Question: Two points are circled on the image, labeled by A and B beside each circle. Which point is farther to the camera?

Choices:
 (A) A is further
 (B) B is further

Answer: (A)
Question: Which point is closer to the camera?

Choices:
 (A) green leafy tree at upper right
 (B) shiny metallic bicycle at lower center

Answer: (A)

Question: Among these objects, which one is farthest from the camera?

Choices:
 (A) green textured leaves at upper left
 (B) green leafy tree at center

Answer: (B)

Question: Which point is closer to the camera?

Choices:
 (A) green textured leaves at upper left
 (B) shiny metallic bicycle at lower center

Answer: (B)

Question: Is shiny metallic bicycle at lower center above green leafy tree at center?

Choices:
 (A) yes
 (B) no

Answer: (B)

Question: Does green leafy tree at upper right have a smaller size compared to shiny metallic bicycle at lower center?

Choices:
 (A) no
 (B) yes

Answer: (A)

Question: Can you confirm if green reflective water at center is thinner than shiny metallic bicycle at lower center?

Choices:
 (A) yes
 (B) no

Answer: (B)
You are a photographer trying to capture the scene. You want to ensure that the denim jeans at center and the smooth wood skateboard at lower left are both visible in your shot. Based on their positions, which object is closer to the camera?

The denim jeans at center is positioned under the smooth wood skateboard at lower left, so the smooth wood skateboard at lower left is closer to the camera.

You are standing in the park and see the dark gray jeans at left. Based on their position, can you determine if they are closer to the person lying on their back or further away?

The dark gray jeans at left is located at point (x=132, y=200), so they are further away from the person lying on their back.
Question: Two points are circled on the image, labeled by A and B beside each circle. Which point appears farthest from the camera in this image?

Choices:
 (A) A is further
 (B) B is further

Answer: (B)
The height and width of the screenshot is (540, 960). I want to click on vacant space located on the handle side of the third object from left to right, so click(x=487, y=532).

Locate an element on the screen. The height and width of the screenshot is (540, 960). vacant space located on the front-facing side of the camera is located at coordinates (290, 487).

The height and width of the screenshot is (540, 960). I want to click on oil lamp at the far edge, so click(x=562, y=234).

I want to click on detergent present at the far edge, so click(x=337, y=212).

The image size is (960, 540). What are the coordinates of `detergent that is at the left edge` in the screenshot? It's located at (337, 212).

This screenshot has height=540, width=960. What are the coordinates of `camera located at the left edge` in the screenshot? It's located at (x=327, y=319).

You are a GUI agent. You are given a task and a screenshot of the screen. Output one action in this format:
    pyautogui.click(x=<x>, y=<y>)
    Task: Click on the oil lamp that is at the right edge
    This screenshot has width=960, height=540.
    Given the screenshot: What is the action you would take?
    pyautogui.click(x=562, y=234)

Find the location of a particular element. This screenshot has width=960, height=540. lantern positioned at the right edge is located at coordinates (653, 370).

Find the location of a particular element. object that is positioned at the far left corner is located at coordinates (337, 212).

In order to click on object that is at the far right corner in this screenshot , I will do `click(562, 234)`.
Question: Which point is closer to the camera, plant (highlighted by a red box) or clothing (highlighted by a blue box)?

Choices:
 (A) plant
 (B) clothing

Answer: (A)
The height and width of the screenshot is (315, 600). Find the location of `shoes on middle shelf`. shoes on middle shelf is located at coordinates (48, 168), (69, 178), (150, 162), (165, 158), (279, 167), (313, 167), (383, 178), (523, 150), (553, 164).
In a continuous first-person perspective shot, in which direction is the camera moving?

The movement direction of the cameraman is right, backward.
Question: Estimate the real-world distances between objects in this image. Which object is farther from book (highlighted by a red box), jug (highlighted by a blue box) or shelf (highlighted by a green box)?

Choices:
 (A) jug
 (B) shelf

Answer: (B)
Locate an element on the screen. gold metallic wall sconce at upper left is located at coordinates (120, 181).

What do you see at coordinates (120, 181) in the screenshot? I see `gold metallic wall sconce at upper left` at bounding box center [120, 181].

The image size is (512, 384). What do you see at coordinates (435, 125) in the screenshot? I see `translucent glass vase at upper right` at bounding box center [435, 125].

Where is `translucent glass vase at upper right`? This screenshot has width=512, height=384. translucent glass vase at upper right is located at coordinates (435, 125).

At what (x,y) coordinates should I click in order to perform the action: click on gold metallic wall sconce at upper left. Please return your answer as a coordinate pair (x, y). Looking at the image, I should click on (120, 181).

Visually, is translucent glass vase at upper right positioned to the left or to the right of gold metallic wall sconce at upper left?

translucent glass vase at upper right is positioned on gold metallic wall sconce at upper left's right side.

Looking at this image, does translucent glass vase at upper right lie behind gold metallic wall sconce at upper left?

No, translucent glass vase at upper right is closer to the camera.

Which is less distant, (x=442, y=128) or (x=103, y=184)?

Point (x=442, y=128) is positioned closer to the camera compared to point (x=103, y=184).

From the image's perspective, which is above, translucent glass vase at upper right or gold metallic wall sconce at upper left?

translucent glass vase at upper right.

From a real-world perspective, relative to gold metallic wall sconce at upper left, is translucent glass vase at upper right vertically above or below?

-- Prompt --
Copy out all the records above, swapping every instance of "shiny metallic bicycle at lower center" for "silver bicycle at lower center" and keeping the rest unchanged.

-- Solution for this task --
Question: Two points are circled on the image, labeled by A and B beside each circle. Which point is farther to the camera?

Choices:
 (A) A is further
 (B) B is further

Answer: (A)
Question: Which point is closer to the camera?

Choices:
 (A) green leafy tree at upper right
 (B) silver bicycle at lower center

Answer: (A)

Question: Among these objects, which one is farthest from the camera?

Choices:
 (A) green textured leaves at upper left
 (B) green leafy tree at center

Answer: (B)

Question: Which point is closer to the camera?

Choices:
 (A) green textured leaves at upper left
 (B) silver bicycle at lower center

Answer: (B)

Question: Is silver bicycle at lower center above green leafy tree at center?

Choices:
 (A) yes
 (B) no

Answer: (B)

Question: Does green leafy tree at upper right have a smaller size compared to silver bicycle at lower center?

Choices:
 (A) no
 (B) yes

Answer: (A)

Question: Can you confirm if green reflective water at center is thinner than silver bicycle at lower center?

Choices:
 (A) yes
 (B) no

Answer: (B)
You are a photographer trying to capture the scene. You want to ensure that the denim jeans at center and the smooth wood skateboard at lower left are both visible in your shot. Based on their positions, which object is closer to the camera?

The denim jeans at center is positioned under the smooth wood skateboard at lower left, so the smooth wood skateboard at lower left is closer to the camera.

You are standing in the park and see the dark gray jeans at left. Based on their position, can you determine if they are closer to the person lying on their back or further away?

The dark gray jeans at left is located at point (x=132, y=200), so they are further away from the person lying on their back.
Question: Two points are circled on the image, labeled by A and B beside each circle. Which point appears farthest from the camera in this image?

Choices:
 (A) A is further
 (B) B is further

Answer: (B)
The height and width of the screenshot is (540, 960). I want to click on vacant space located on the handle side of the third object from left to right, so click(x=487, y=532).

Locate an element on the screen. The height and width of the screenshot is (540, 960). vacant space located on the front-facing side of the camera is located at coordinates (290, 487).

The height and width of the screenshot is (540, 960). I want to click on oil lamp at the far edge, so click(x=562, y=234).

I want to click on detergent present at the far edge, so click(x=337, y=212).

The image size is (960, 540). What are the coordinates of `detergent that is at the left edge` in the screenshot? It's located at (337, 212).

This screenshot has height=540, width=960. What are the coordinates of `camera located at the left edge` in the screenshot? It's located at (x=327, y=319).

You are a GUI agent. You are given a task and a screenshot of the screen. Output one action in this format:
    pyautogui.click(x=<x>, y=<y>)
    Task: Click on the oil lamp that is at the right edge
    This screenshot has width=960, height=540.
    Given the screenshot: What is the action you would take?
    pyautogui.click(x=562, y=234)

Find the location of a particular element. This screenshot has width=960, height=540. lantern positioned at the right edge is located at coordinates (653, 370).

Find the location of a particular element. object that is positioned at the far left corner is located at coordinates (337, 212).

In order to click on object that is at the far right corner in this screenshot , I will do `click(562, 234)`.
Question: Which point is closer to the camera, plant (highlighted by a red box) or clothing (highlighted by a blue box)?

Choices:
 (A) plant
 (B) clothing

Answer: (A)
The height and width of the screenshot is (315, 600). Find the location of `shoes on middle shelf`. shoes on middle shelf is located at coordinates (48, 168), (69, 178), (150, 162), (165, 158), (279, 167), (313, 167), (383, 178), (523, 150), (553, 164).
In a continuous first-person perspective shot, in which direction is the camera moving?

The movement direction of the cameraman is right, backward.
Question: Estimate the real-world distances between objects in this image. Which object is farther from book (highlighted by a red box), jug (highlighted by a blue box) or shelf (highlighted by a green box)?

Choices:
 (A) jug
 (B) shelf

Answer: (B)
Locate an element on the screen. gold metallic wall sconce at upper left is located at coordinates (120, 181).

What do you see at coordinates (120, 181) in the screenshot? I see `gold metallic wall sconce at upper left` at bounding box center [120, 181].

The image size is (512, 384). What do you see at coordinates (435, 125) in the screenshot? I see `translucent glass vase at upper right` at bounding box center [435, 125].

Where is `translucent glass vase at upper right`? This screenshot has width=512, height=384. translucent glass vase at upper right is located at coordinates (435, 125).

At what (x,y) coordinates should I click in order to perform the action: click on gold metallic wall sconce at upper left. Please return your answer as a coordinate pair (x, y). Looking at the image, I should click on (120, 181).

Visually, is translucent glass vase at upper right positioned to the left or to the right of gold metallic wall sconce at upper left?

translucent glass vase at upper right is positioned on gold metallic wall sconce at upper left's right side.

Looking at this image, does translucent glass vase at upper right lie behind gold metallic wall sconce at upper left?

No, translucent glass vase at upper right is closer to the camera.

Which is less distant, (x=442, y=128) or (x=103, y=184)?

Point (x=442, y=128) is positioned closer to the camera compared to point (x=103, y=184).

From the image's perspective, which is above, translucent glass vase at upper right or gold metallic wall sconce at upper left?

translucent glass vase at upper right.

From a real-world perspective, relative to gold metallic wall sconce at upper left, is translucent glass vase at upper right vertically above or below?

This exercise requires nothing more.